**The problem**
Return, from the listing below, every line that includes "minus".

**Data provided**
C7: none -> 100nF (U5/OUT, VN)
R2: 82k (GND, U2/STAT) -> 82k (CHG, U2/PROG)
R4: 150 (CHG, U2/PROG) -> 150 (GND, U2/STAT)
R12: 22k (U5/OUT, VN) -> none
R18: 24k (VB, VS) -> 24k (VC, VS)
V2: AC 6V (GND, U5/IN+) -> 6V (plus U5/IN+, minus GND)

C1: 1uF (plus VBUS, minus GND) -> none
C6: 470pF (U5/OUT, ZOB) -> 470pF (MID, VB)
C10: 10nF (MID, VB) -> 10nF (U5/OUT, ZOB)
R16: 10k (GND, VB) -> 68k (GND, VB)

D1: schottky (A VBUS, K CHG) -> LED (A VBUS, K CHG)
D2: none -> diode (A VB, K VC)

--

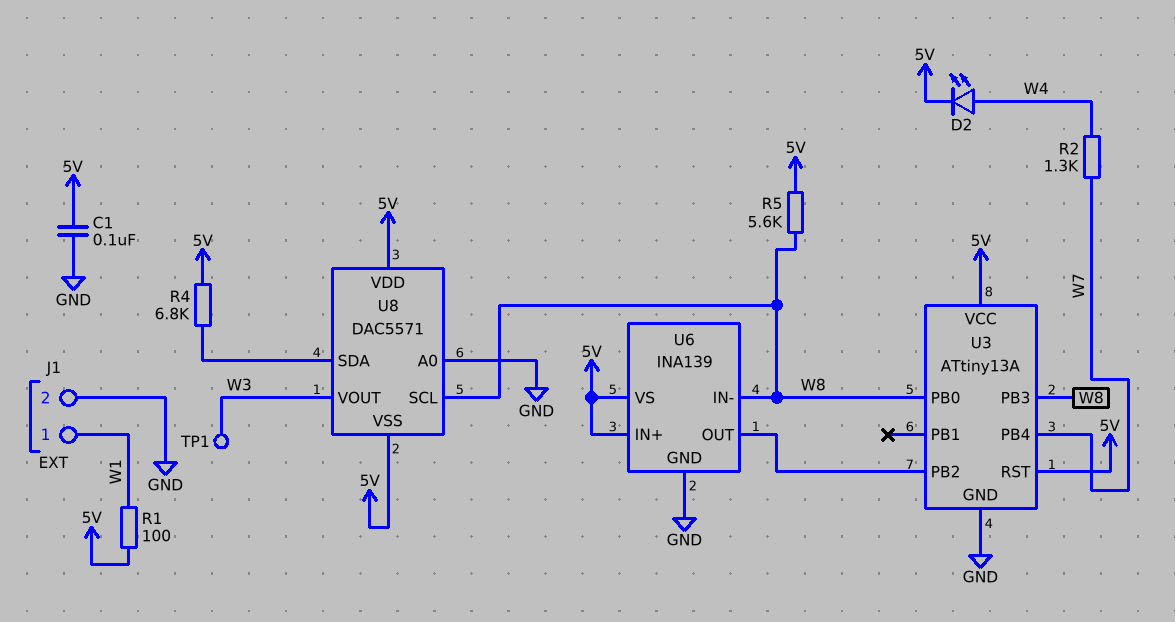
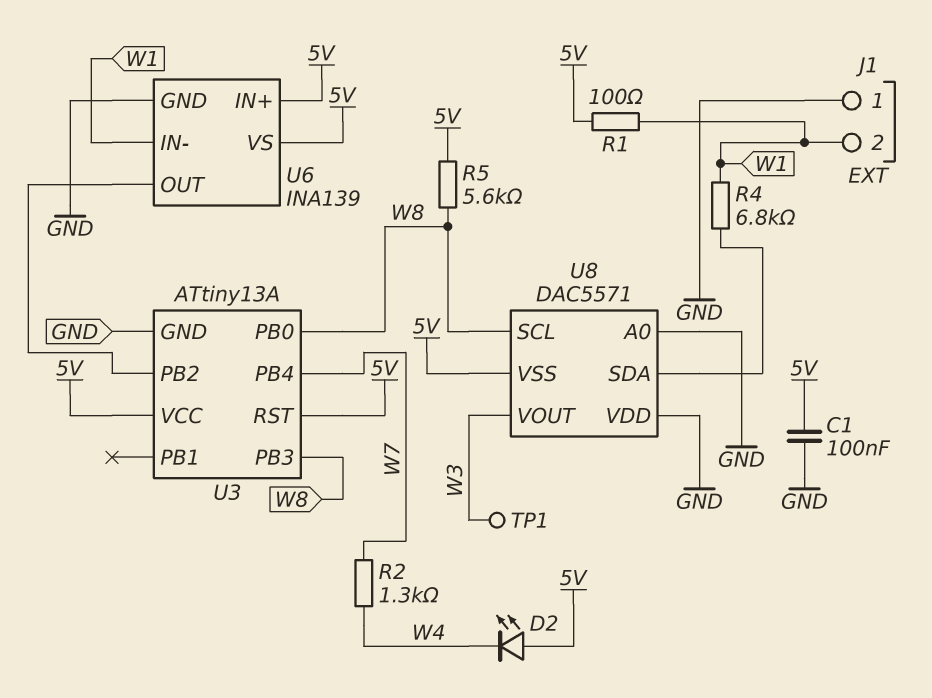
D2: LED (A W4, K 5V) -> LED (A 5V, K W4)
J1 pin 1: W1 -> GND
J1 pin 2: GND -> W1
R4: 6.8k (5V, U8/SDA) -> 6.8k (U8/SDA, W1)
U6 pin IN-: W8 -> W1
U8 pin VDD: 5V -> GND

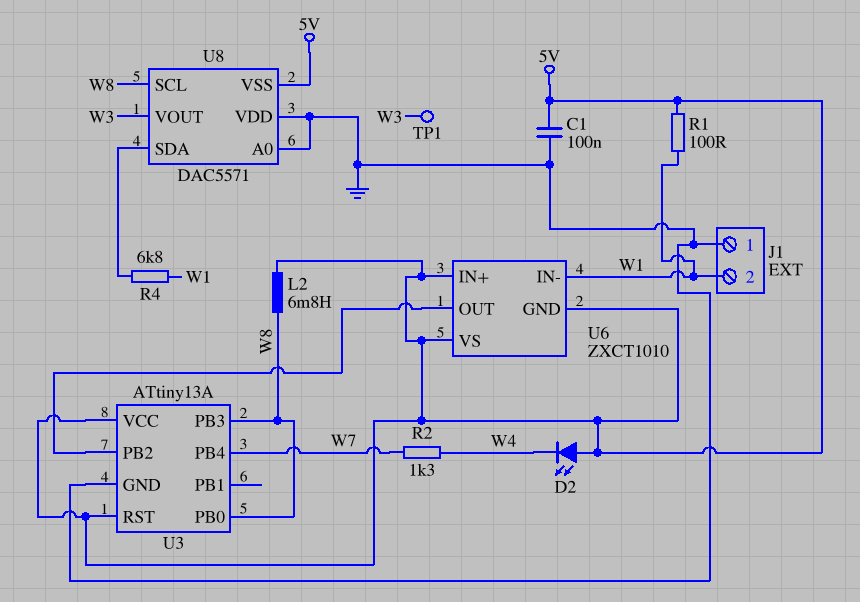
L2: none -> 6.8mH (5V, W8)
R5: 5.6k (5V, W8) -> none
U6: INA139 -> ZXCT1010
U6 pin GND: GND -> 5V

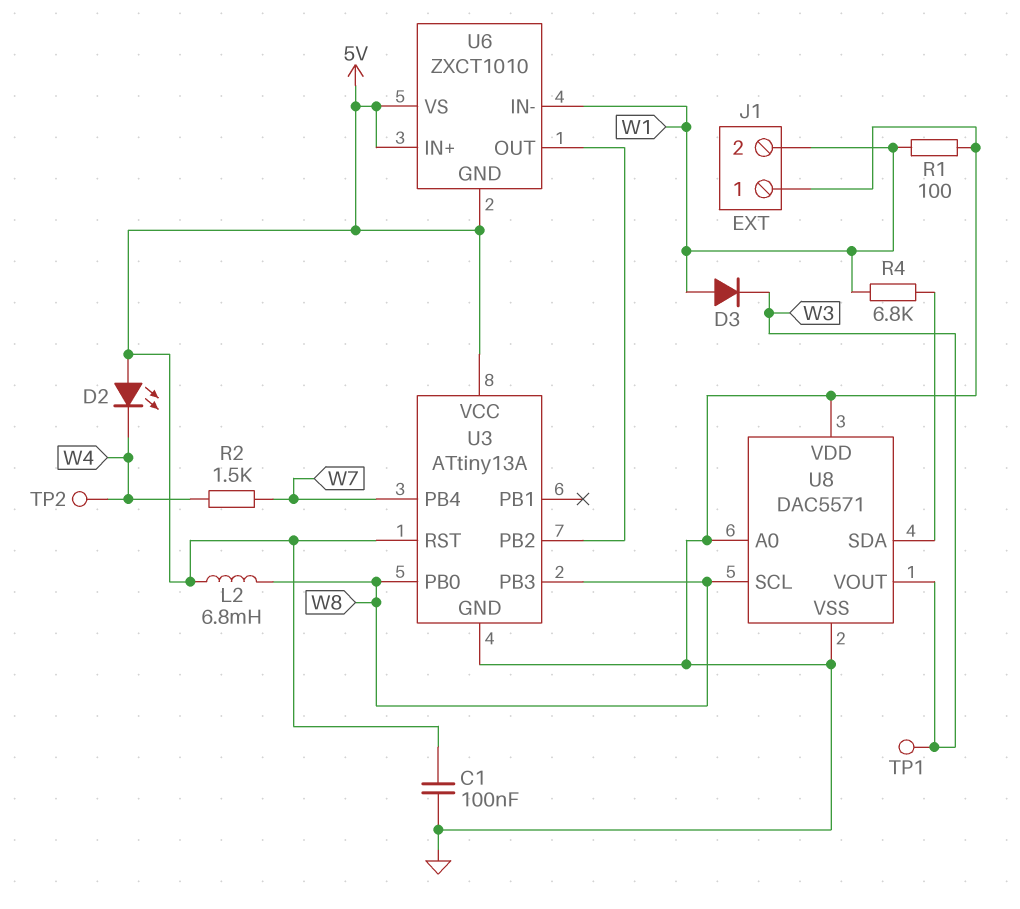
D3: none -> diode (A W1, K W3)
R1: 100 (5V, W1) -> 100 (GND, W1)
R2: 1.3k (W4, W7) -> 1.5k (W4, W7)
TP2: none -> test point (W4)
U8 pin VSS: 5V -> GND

**Your solution**
V2: AC 6V (GND, U5/IN+) -> 6V (plus U5/IN+, minus GND)
C1: 1uF (plus VBUS, minus GND) -> none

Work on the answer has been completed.